** Opening Extracted entries block **

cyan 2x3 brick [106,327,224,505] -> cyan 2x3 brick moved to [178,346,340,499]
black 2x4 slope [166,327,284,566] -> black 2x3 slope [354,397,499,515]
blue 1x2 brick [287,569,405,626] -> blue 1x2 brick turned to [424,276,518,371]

** Closing Extracted entries block **
** Opening Extracted entries block **

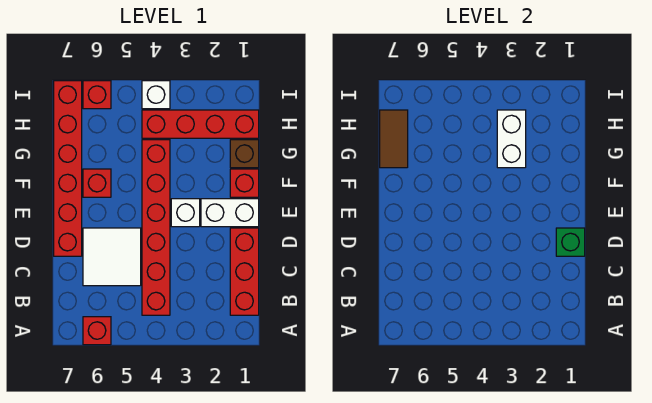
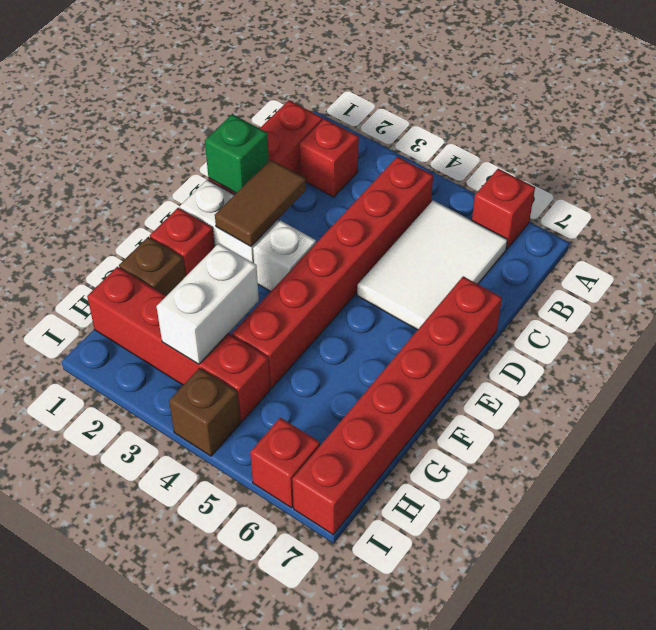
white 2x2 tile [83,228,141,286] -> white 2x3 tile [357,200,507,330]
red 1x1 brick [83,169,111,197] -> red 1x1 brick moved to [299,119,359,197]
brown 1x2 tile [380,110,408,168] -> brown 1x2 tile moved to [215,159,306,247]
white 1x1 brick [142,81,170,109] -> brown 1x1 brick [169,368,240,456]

** Closing Extracted entries block **
** Opening Extracted entries block **

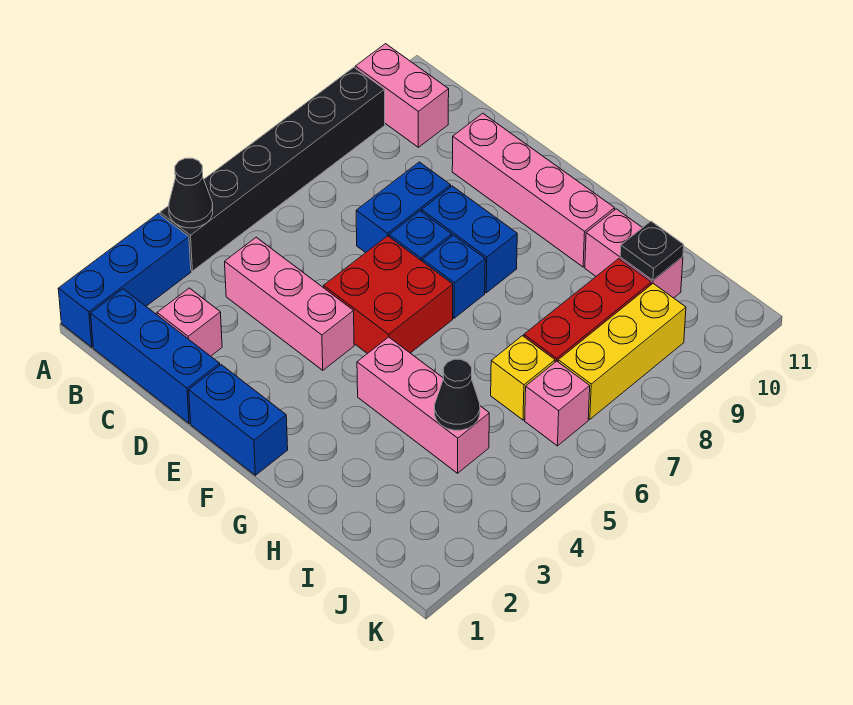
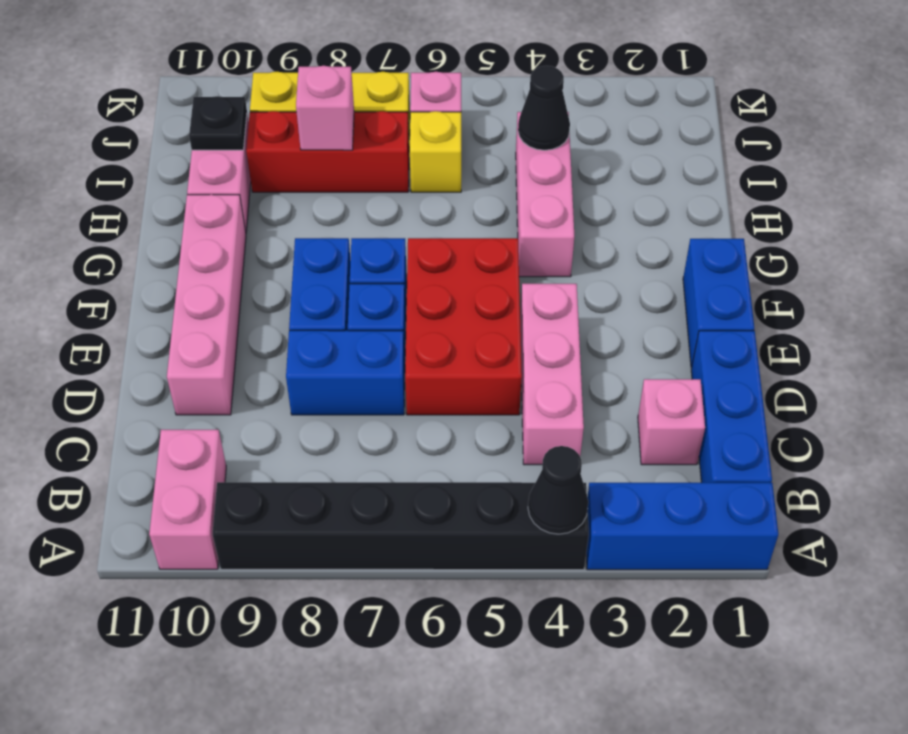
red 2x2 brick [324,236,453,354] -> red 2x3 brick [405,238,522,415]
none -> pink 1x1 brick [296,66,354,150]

** Closing Extracted entries block **

What you are asked to do: Go through the entries above and report every line in which the word "brown" appears.

Response to this exercise:
brown 1x2 tile [380,110,408,168] -> brown 1x2 tile moved to [215,159,306,247]
white 1x1 brick [142,81,170,109] -> brown 1x1 brick [169,368,240,456]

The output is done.